##### Extracted entries
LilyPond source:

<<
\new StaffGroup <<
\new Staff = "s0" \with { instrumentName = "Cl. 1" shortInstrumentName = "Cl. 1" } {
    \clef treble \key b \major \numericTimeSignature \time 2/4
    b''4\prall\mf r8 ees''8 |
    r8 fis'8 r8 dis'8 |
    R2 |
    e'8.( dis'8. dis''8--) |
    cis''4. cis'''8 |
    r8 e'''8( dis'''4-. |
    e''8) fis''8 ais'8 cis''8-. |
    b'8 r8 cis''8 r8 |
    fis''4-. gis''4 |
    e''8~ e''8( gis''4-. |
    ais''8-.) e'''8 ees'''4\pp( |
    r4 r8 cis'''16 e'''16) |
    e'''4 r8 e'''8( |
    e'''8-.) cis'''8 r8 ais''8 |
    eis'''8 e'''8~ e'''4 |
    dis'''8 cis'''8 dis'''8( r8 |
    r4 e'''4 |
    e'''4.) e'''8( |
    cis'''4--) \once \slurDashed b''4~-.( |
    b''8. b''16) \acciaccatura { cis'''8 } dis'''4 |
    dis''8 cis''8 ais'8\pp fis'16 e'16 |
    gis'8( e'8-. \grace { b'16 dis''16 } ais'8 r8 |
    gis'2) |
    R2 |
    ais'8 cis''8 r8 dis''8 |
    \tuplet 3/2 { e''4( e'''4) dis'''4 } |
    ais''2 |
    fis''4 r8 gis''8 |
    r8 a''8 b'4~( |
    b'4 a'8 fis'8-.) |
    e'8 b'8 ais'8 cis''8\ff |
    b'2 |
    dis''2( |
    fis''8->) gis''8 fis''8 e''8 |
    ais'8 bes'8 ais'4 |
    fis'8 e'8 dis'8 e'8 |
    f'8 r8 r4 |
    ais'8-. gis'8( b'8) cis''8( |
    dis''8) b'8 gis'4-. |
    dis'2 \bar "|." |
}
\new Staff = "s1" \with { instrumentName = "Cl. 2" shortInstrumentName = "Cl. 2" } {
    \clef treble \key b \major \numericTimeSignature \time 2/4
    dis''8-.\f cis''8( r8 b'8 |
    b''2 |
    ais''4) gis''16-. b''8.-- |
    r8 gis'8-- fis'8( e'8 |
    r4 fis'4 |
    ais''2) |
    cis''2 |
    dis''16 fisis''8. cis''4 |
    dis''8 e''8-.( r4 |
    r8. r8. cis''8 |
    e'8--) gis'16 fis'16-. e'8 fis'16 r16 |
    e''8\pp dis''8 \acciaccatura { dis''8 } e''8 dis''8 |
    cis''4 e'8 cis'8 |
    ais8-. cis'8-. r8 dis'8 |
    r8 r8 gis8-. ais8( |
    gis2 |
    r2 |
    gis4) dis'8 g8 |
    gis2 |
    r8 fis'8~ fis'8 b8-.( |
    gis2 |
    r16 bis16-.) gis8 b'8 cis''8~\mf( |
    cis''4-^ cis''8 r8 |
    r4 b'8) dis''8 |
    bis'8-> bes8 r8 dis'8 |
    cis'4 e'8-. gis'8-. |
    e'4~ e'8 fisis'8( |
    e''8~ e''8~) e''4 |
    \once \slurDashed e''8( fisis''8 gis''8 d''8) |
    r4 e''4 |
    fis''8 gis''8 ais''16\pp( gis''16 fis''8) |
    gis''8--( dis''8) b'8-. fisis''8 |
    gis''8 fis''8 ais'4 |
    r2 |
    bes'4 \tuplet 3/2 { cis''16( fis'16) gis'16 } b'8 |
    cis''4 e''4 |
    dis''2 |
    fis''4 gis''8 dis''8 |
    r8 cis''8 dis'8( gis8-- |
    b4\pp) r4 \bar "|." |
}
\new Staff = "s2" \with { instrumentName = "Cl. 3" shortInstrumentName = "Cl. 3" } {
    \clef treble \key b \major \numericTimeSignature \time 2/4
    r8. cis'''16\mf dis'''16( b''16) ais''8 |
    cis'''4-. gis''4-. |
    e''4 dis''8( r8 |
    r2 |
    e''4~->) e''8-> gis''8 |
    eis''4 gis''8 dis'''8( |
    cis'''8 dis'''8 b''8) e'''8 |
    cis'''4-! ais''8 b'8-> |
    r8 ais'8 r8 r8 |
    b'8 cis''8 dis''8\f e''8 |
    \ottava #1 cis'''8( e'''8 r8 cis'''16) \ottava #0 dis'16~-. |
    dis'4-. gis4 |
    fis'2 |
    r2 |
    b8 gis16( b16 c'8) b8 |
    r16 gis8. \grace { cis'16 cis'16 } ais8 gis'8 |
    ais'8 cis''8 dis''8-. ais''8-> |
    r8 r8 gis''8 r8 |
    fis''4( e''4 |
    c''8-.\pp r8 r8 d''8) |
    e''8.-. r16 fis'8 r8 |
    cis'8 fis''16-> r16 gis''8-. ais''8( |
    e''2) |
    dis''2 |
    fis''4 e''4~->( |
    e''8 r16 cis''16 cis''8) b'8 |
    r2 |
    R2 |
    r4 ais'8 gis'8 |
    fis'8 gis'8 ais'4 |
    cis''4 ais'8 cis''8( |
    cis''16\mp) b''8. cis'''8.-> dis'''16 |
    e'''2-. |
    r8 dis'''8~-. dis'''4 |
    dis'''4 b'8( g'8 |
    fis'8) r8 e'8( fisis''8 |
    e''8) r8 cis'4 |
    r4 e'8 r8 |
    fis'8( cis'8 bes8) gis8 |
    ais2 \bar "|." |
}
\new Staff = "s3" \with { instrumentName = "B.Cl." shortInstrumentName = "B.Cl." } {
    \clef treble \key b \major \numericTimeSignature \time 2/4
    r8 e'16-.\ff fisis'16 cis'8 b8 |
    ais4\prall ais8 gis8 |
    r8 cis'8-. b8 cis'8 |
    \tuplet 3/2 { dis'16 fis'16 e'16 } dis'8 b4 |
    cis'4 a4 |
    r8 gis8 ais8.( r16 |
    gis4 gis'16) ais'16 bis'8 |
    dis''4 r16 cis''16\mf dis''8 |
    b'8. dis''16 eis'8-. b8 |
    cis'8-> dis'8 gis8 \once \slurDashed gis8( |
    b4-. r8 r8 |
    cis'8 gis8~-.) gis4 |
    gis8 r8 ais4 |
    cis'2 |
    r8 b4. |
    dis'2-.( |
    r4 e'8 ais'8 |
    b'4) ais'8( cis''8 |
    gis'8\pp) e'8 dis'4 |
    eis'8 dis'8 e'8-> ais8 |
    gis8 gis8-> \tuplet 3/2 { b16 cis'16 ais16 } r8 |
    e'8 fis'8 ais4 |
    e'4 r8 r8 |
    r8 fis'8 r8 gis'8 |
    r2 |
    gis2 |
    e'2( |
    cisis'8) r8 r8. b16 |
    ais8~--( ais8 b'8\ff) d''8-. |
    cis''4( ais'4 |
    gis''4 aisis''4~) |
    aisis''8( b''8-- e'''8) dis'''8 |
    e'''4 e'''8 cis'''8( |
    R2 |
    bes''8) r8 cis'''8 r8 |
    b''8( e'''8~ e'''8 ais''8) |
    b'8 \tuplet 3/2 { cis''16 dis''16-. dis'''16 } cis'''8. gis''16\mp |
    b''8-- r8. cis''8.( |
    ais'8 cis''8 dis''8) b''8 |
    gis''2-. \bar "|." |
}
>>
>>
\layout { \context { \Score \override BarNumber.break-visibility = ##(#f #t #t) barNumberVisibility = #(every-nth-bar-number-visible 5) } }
##########
- **What the task asks**
Gather every line of the listing above that contains the string "with".

- **Exercise result**
\new Staff = "s0" \with { instrumentName = "Cl. 1" shortInstrumentName = "Cl. 1" } {
\new Staff = "s1" \with { instrumentName = "Cl. 2" shortInstrumentName = "Cl. 2" } {
\new Staff = "s2" \with { instrumentName = "Cl. 3" shortInstrumentName = "Cl. 3" } {
\new Staff = "s3" \with { instrumentName = "B.Cl." shortInstrumentName = "B.Cl." } {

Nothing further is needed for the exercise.